What is expected. Reproduce each line of the entries that carries "padlock".

Records provided.
**********

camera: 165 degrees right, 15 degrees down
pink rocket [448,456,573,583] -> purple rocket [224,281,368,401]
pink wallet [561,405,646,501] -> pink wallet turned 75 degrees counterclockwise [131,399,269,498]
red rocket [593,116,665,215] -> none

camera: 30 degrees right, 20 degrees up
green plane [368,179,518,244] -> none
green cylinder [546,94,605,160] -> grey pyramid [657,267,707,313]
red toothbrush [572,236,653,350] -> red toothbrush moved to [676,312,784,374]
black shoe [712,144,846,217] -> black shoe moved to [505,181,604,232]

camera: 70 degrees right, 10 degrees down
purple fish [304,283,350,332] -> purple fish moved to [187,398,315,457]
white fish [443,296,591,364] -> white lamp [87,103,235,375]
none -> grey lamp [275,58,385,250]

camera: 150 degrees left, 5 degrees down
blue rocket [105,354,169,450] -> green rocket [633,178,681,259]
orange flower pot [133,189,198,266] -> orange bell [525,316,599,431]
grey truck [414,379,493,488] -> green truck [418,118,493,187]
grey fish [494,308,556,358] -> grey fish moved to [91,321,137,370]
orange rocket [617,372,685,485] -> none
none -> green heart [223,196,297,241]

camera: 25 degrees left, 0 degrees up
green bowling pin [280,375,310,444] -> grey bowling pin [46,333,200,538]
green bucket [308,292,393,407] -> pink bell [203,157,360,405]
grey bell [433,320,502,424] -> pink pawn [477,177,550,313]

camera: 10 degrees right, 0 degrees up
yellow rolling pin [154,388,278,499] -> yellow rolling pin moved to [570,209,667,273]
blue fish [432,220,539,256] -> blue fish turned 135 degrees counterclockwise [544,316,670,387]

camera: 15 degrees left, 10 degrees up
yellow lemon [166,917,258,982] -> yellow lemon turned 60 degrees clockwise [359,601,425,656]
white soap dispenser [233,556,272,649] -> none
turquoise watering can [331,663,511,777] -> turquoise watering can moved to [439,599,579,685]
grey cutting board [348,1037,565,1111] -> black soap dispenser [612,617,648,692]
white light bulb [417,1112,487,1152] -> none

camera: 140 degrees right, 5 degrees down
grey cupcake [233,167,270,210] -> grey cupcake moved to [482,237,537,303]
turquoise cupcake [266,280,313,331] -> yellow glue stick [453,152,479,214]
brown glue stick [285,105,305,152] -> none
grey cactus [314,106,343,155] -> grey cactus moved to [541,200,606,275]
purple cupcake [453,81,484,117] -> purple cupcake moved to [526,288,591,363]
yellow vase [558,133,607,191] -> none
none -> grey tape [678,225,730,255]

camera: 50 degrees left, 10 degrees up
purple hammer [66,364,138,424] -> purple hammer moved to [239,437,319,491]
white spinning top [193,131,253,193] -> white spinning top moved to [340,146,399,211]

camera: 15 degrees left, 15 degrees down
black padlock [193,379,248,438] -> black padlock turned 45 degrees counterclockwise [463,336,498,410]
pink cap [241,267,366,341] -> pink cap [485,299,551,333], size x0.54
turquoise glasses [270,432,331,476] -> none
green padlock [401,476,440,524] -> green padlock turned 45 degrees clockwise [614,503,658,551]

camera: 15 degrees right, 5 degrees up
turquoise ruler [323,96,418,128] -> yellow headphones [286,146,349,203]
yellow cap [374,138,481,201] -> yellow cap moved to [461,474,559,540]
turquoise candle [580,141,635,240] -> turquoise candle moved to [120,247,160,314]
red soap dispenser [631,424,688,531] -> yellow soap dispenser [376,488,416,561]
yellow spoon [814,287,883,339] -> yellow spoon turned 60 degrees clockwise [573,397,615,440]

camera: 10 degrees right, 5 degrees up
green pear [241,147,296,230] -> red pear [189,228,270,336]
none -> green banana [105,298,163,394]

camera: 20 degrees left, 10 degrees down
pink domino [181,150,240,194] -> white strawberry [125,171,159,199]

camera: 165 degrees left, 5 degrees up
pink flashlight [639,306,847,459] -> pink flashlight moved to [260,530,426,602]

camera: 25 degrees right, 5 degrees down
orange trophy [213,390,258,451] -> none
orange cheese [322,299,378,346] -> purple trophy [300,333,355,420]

**********

Solved problem.
black padlock [193,379,248,438] -> black padlock turned 45 degrees counterclockwise [463,336,498,410]
green padlock [401,476,440,524] -> green padlock turned 45 degrees clockwise [614,503,658,551]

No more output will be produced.